Task to complete ::
Render the entries from the line with "Which of these" up to and including the line with "Could you tell" as a numbered list, omitting blank lines.

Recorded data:
________________
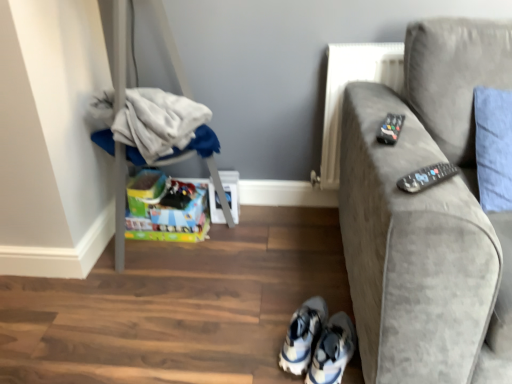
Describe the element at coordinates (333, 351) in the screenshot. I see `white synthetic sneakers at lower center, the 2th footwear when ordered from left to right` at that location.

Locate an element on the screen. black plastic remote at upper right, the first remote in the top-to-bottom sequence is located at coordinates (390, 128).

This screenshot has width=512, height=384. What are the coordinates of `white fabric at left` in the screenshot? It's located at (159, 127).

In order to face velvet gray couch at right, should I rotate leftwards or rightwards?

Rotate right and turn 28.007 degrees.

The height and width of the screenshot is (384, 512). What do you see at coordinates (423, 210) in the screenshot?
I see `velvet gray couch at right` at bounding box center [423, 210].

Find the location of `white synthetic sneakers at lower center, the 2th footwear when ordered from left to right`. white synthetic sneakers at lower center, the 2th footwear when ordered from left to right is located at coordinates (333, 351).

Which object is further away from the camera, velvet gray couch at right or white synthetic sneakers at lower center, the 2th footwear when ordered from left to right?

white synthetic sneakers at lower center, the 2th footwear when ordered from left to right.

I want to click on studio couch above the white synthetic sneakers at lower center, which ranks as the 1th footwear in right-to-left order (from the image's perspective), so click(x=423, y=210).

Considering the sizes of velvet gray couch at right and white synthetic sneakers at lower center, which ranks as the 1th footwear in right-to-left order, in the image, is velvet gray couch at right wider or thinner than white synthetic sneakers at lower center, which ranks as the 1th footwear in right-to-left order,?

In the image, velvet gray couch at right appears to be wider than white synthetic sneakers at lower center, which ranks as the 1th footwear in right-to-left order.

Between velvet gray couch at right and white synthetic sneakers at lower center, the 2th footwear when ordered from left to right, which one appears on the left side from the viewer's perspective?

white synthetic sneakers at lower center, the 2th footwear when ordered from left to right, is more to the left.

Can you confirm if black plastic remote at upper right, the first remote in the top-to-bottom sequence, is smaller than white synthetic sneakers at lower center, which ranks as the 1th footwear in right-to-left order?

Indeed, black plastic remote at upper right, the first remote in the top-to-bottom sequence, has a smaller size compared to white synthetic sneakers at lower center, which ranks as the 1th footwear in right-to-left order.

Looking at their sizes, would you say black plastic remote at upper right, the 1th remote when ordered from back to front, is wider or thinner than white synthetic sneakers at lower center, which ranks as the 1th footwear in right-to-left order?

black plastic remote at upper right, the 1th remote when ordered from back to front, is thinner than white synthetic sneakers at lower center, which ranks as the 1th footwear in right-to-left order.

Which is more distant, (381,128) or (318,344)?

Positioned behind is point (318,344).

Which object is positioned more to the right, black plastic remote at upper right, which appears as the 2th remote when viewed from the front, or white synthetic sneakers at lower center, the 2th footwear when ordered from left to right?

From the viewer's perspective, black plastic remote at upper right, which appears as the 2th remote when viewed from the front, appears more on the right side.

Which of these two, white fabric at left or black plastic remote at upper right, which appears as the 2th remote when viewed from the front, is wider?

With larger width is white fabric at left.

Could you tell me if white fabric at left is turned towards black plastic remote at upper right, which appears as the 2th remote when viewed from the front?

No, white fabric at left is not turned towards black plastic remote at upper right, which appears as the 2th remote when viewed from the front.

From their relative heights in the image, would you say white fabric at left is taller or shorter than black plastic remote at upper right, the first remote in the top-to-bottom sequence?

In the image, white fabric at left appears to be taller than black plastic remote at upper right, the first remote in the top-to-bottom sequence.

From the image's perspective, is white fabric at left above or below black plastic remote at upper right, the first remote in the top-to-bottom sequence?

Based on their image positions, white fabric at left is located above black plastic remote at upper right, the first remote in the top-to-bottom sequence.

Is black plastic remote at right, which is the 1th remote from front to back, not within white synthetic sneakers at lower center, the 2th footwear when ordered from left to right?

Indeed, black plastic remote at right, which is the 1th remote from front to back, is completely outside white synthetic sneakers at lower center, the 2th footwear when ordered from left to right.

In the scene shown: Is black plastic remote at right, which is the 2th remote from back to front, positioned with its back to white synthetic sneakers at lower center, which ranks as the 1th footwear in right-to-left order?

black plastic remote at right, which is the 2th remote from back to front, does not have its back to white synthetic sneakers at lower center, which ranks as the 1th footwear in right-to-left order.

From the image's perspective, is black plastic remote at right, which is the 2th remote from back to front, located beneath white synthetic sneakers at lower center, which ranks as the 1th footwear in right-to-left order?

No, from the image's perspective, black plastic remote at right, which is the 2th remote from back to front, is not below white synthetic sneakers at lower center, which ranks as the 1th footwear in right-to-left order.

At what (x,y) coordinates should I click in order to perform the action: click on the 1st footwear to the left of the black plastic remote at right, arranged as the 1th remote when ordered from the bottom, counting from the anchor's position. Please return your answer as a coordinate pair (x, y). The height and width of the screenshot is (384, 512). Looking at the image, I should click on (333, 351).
________________
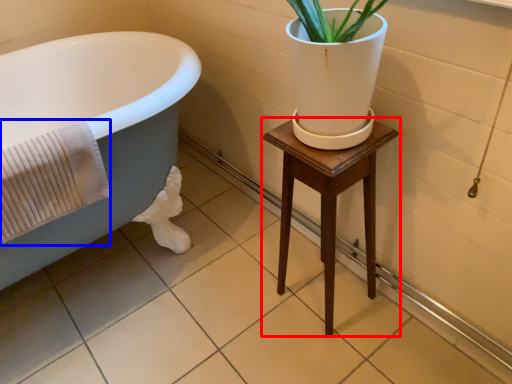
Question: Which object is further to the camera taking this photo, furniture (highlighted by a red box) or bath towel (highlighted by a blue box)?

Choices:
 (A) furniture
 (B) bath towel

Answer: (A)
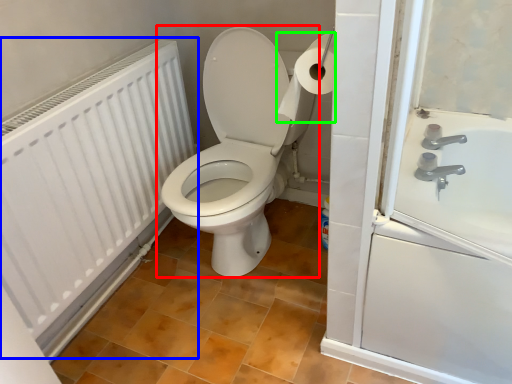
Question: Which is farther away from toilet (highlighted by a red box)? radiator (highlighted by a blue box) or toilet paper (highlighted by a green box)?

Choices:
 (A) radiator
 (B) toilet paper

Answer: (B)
________________
Solution to this task ::
1. Which of these two, white fabric at left or black plastic remote at upper right, which appears as the 2th remote when viewed from the front, is wider?
2. With larger width is white fabric at left.
3. Could you tell me if white fabric at left is turned towards black plastic remote at upper right, which appears as the 2th remote when viewed from the front?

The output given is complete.